# Change detection data:
○ ○ ○

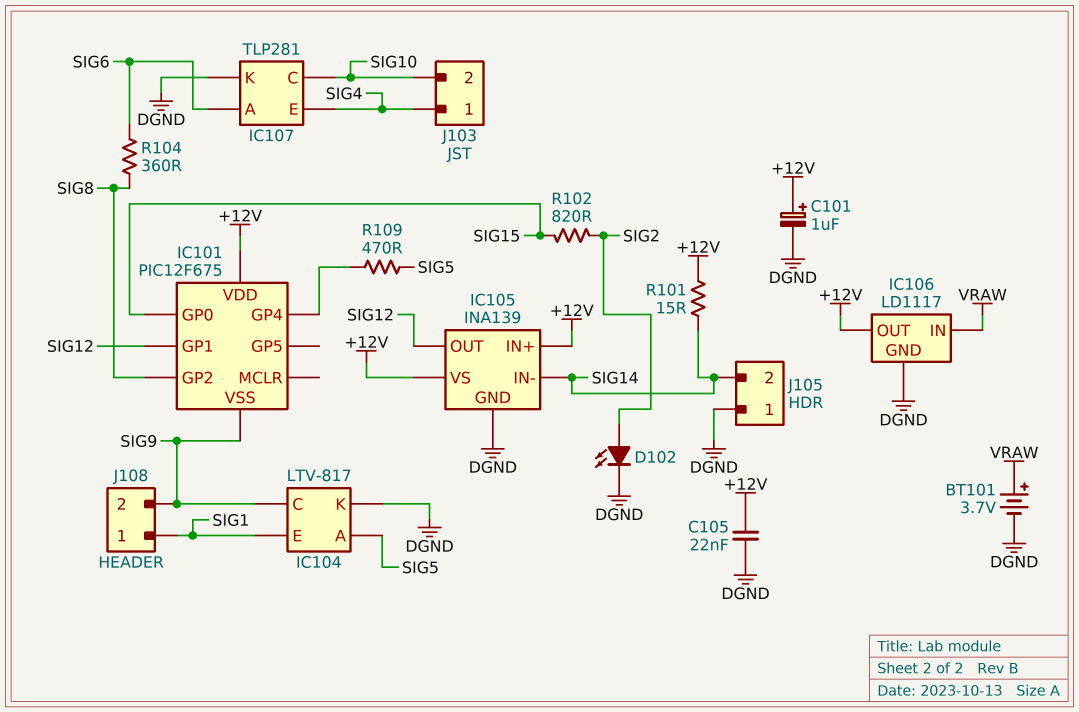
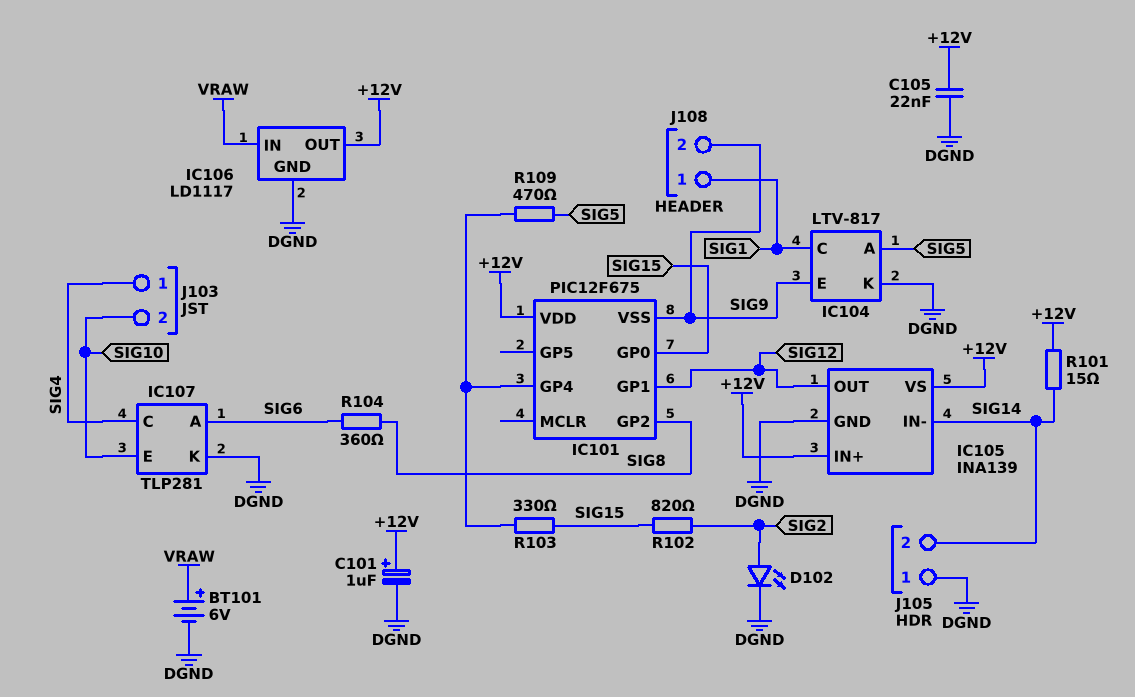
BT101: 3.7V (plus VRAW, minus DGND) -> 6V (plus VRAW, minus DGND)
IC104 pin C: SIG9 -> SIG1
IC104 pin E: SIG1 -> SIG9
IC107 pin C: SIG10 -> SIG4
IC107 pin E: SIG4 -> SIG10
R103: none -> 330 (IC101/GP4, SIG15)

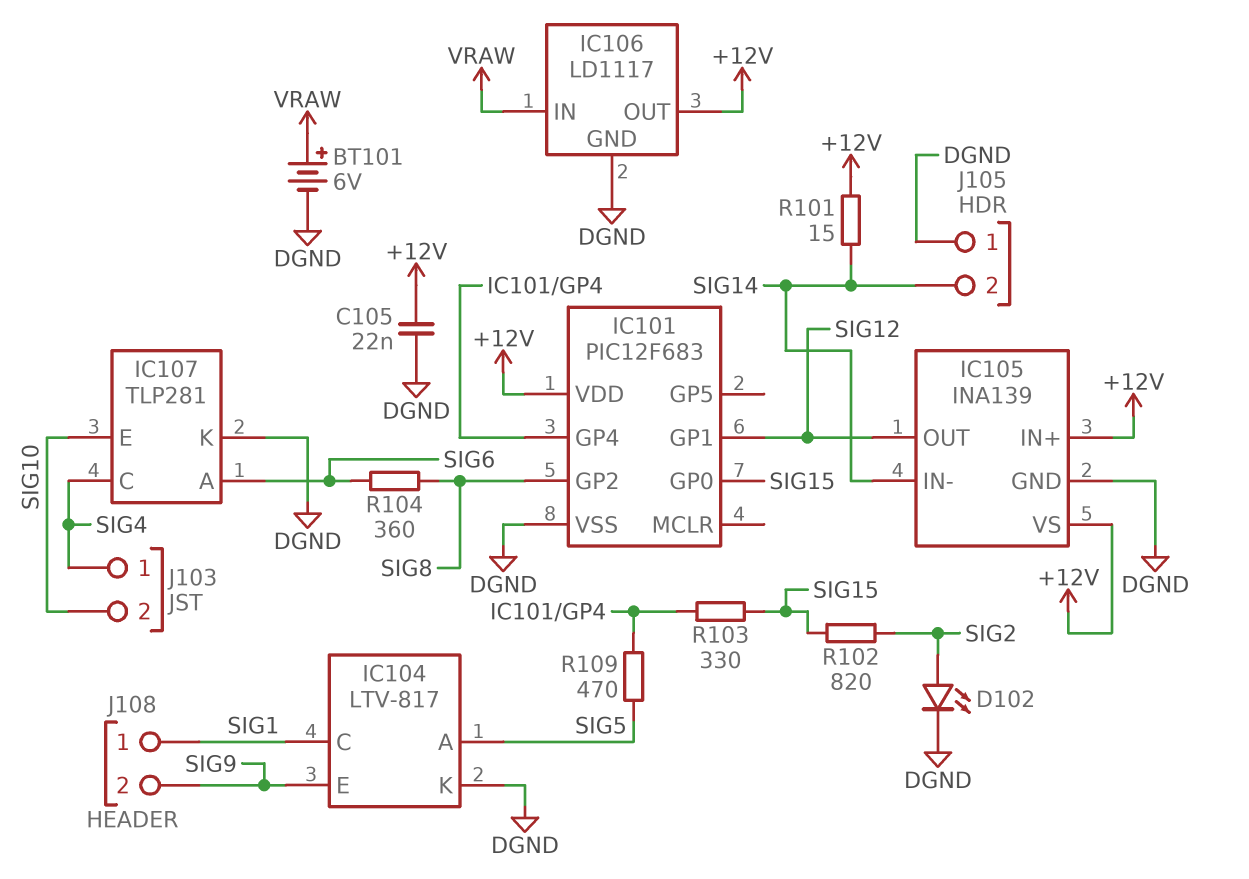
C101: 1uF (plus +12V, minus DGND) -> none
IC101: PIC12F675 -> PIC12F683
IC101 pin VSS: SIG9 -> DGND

○ ○ ○

# DESCRIPTION OF THE TASK:
Please copy out the entries above exactly as they appear, but skip their images.

# EXERCISE ANSWER:
BT101: 3.7V (plus VRAW, minus DGND) -> 6V (plus VRAW, minus DGND)
IC104 pin C: SIG9 -> SIG1
IC104 pin E: SIG1 -> SIG9
IC107 pin C: SIG10 -> SIG4
IC107 pin E: SIG4 -> SIG10
R103: none -> 330 (IC101/GP4, SIG15)

C101: 1uF (plus +12V, minus DGND) -> none
IC101: PIC12F675 -> PIC12F683
IC101 pin VSS: SIG9 -> DGND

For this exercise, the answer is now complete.